***** Records shown

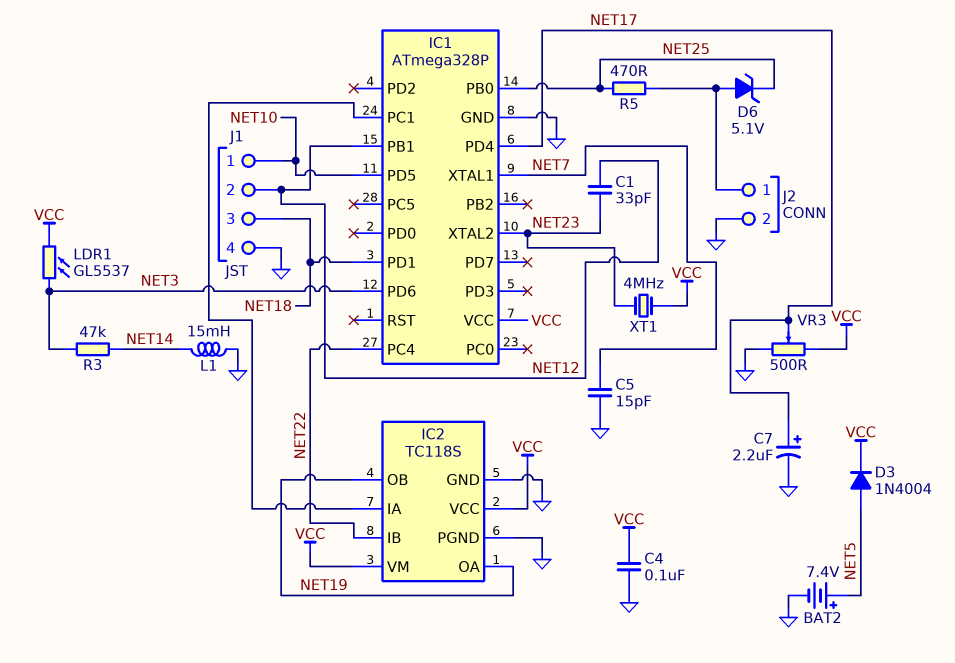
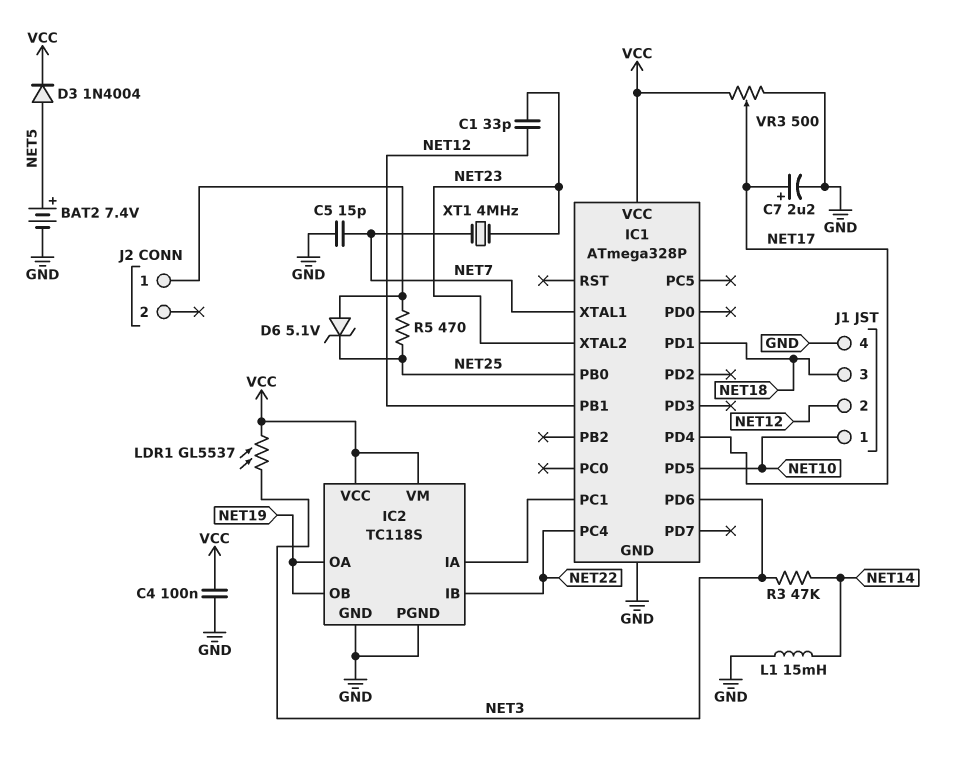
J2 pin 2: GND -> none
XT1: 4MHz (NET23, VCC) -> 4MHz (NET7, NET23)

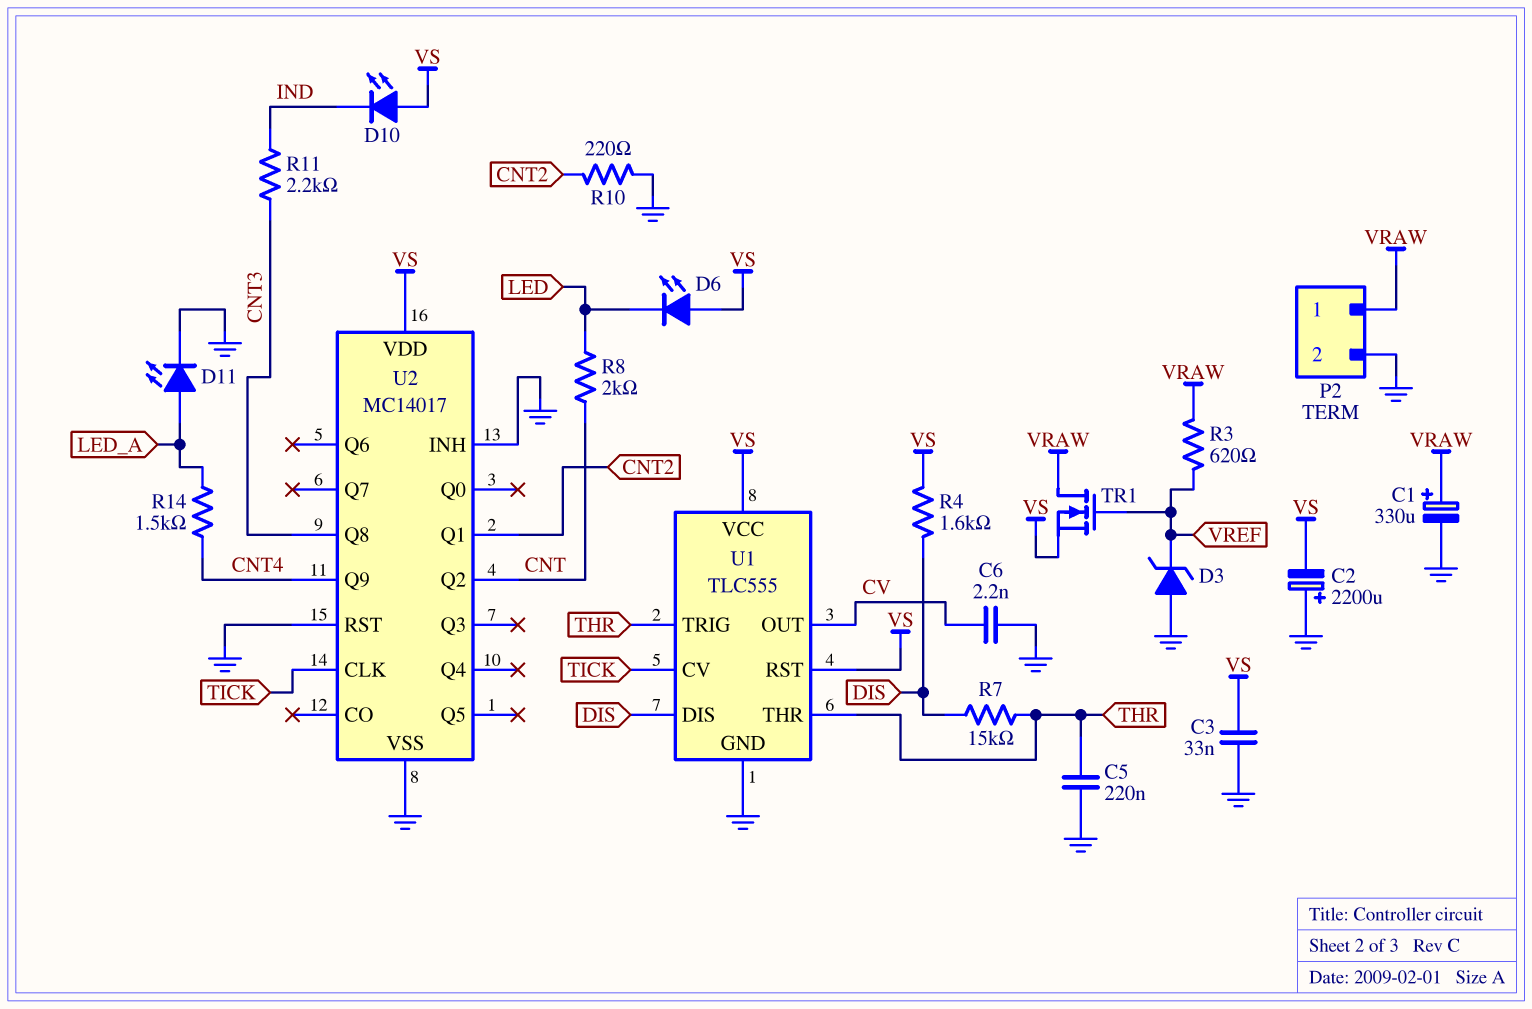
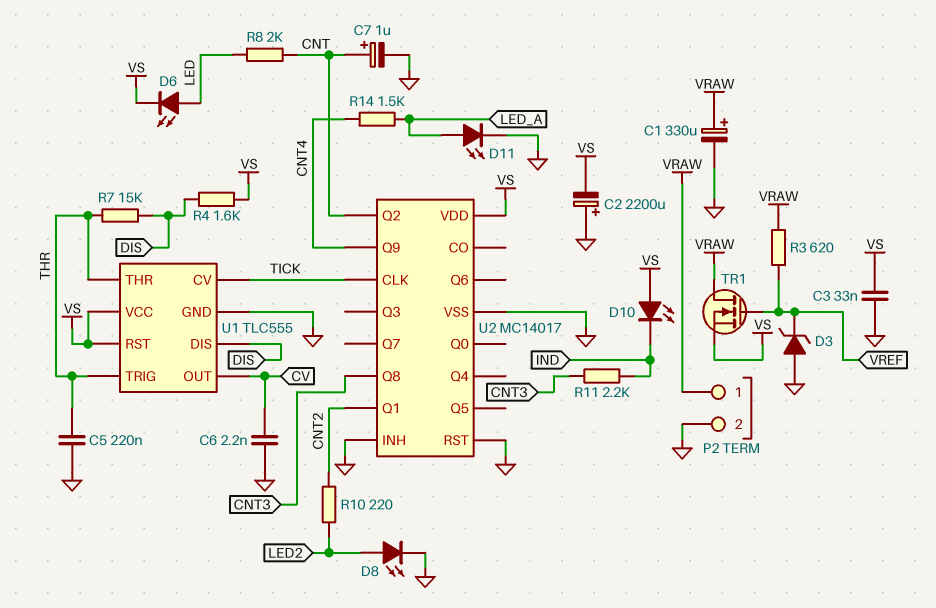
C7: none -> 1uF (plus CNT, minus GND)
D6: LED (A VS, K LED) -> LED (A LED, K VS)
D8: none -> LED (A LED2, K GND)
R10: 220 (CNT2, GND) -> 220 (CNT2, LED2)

**********

Only lines holding the word "none" are wanted; copy each one from the listing.

J2 pin 2: GND -> none
C7: none -> 1uF (plus CNT, minus GND)
D8: none -> LED (A LED2, K GND)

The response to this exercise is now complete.